**Directive**. Can you transcribe every one of the following entries word for word, keeping each line unchanged?

**Task material**.

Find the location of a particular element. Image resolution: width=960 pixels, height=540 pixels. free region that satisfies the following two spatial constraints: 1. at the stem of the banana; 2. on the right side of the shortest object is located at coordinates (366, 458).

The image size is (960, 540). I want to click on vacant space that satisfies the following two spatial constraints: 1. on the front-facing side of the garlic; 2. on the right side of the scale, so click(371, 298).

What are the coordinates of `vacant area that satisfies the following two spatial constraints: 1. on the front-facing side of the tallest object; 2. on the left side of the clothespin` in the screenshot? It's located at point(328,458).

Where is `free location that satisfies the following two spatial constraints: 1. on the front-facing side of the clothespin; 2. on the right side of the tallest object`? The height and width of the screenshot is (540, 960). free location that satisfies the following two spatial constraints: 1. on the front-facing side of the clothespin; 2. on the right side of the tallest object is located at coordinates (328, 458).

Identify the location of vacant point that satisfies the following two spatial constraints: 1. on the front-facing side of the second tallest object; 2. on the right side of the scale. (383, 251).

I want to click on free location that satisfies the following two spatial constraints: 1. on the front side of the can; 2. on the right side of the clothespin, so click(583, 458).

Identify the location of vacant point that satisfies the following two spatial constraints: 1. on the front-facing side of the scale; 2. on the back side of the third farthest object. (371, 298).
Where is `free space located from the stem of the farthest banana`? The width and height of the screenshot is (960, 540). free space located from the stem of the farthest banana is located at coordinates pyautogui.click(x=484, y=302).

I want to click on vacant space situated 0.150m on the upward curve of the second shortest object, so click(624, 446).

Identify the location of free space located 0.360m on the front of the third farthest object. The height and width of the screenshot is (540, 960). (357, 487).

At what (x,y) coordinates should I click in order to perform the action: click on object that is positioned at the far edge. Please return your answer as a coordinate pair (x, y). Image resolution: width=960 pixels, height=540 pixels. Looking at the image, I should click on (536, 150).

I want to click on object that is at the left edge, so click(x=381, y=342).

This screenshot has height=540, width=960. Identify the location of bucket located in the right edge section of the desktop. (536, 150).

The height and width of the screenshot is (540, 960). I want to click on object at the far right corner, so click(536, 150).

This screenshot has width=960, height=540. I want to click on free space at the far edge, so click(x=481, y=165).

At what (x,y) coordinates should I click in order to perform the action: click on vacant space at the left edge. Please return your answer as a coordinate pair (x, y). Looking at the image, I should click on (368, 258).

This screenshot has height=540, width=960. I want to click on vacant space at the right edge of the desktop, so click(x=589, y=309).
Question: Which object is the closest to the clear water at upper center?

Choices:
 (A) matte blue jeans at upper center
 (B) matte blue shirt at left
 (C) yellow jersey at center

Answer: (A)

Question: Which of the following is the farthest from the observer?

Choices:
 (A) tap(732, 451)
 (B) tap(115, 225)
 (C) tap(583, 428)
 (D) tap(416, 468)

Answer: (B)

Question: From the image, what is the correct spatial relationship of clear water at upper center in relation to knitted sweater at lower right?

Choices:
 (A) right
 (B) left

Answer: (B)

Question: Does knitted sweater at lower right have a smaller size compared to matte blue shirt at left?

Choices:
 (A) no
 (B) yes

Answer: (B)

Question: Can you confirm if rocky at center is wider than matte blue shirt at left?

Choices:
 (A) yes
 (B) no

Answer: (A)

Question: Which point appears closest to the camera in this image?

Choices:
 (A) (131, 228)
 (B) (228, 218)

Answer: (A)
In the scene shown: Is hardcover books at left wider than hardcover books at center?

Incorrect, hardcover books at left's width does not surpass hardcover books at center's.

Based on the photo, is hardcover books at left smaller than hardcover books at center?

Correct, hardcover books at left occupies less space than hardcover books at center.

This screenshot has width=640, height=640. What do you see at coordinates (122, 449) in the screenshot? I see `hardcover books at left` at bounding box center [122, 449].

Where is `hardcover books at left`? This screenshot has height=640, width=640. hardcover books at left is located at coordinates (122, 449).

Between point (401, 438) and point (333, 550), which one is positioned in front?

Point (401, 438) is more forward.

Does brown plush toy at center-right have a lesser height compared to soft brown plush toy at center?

**Output of the exercise**.
Find the location of a particular element. Image resolution: width=960 pixels, height=540 pixels. free region that satisfies the following two spatial constraints: 1. at the stem of the banana; 2. on the right side of the shortest object is located at coordinates (366, 458).

The image size is (960, 540). I want to click on vacant space that satisfies the following two spatial constraints: 1. on the front-facing side of the garlic; 2. on the right side of the scale, so click(371, 298).

What are the coordinates of `vacant area that satisfies the following two spatial constraints: 1. on the front-facing side of the tallest object; 2. on the left side of the clothespin` in the screenshot? It's located at point(328,458).

Where is `free location that satisfies the following two spatial constraints: 1. on the front-facing side of the clothespin; 2. on the right side of the tallest object`? The height and width of the screenshot is (540, 960). free location that satisfies the following two spatial constraints: 1. on the front-facing side of the clothespin; 2. on the right side of the tallest object is located at coordinates (328, 458).

Identify the location of vacant point that satisfies the following two spatial constraints: 1. on the front-facing side of the second tallest object; 2. on the right side of the scale. (383, 251).

I want to click on free location that satisfies the following two spatial constraints: 1. on the front side of the can; 2. on the right side of the clothespin, so click(583, 458).

Identify the location of vacant point that satisfies the following two spatial constraints: 1. on the front-facing side of the scale; 2. on the back side of the third farthest object. (371, 298).
Where is `free space located from the stem of the farthest banana`? The width and height of the screenshot is (960, 540). free space located from the stem of the farthest banana is located at coordinates pyautogui.click(x=484, y=302).

I want to click on vacant space situated 0.150m on the upward curve of the second shortest object, so click(624, 446).

Identify the location of free space located 0.360m on the front of the third farthest object. The height and width of the screenshot is (540, 960). (357, 487).

At what (x,y) coordinates should I click in order to perform the action: click on object that is positioned at the far edge. Please return your answer as a coordinate pair (x, y). Image resolution: width=960 pixels, height=540 pixels. Looking at the image, I should click on (536, 150).

I want to click on object that is at the left edge, so click(x=381, y=342).

This screenshot has height=540, width=960. Identify the location of bucket located in the right edge section of the desktop. (536, 150).

The height and width of the screenshot is (540, 960). I want to click on object at the far right corner, so click(536, 150).

This screenshot has width=960, height=540. I want to click on free space at the far edge, so click(x=481, y=165).

At what (x,y) coordinates should I click in order to perform the action: click on vacant space at the left edge. Please return your answer as a coordinate pair (x, y). Looking at the image, I should click on (368, 258).

This screenshot has height=540, width=960. I want to click on vacant space at the right edge of the desktop, so click(x=589, y=309).
Question: Which object is the closest to the clear water at upper center?

Choices:
 (A) matte blue jeans at upper center
 (B) matte blue shirt at left
 (C) yellow jersey at center

Answer: (A)

Question: Which of the following is the farthest from the observer?

Choices:
 (A) tap(732, 451)
 (B) tap(115, 225)
 (C) tap(583, 428)
 (D) tap(416, 468)

Answer: (B)

Question: From the image, what is the correct spatial relationship of clear water at upper center in relation to knitted sweater at lower right?

Choices:
 (A) right
 (B) left

Answer: (B)

Question: Does knitted sweater at lower right have a smaller size compared to matte blue shirt at left?

Choices:
 (A) no
 (B) yes

Answer: (B)

Question: Can you confirm if rocky at center is wider than matte blue shirt at left?

Choices:
 (A) yes
 (B) no

Answer: (A)

Question: Which point appears closest to the camera in this image?

Choices:
 (A) (131, 228)
 (B) (228, 218)

Answer: (A)
In the scene shown: Is hardcover books at left wider than hardcover books at center?

Incorrect, hardcover books at left's width does not surpass hardcover books at center's.

Based on the photo, is hardcover books at left smaller than hardcover books at center?

Correct, hardcover books at left occupies less space than hardcover books at center.

This screenshot has width=640, height=640. What do you see at coordinates (122, 449) in the screenshot? I see `hardcover books at left` at bounding box center [122, 449].

Where is `hardcover books at left`? This screenshot has height=640, width=640. hardcover books at left is located at coordinates (122, 449).

Between point (401, 438) and point (333, 550), which one is positioned in front?

Point (401, 438) is more forward.

Does brown plush toy at center-right have a lesser height compared to soft brown plush toy at center?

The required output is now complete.